Task requirements: Begin at the line containing "C1: 33uF (plus" in the entries below and end at the line containing "C6: none -> 1.5nF (AC1, GND)"; transcribe that range exactly and nothing outside it.

Record extracts:
══════

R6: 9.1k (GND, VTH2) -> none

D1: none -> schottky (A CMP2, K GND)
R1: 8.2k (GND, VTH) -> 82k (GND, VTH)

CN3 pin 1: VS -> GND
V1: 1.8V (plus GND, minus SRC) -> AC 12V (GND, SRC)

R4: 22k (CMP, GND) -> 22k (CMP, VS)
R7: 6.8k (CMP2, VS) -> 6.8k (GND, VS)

══════

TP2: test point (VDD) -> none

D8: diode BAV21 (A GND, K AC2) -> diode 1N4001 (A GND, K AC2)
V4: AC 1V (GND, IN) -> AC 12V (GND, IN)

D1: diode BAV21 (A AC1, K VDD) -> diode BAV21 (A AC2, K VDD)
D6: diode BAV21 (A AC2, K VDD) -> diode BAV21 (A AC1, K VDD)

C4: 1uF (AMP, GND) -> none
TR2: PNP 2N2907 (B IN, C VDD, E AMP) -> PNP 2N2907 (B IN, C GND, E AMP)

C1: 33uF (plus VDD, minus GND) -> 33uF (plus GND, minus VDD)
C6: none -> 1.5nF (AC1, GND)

══════

Task result:
C1: 33uF (plus VDD, minus GND) -> 33uF (plus GND, minus VDD)
C6: none -> 1.5nF (AC1, GND)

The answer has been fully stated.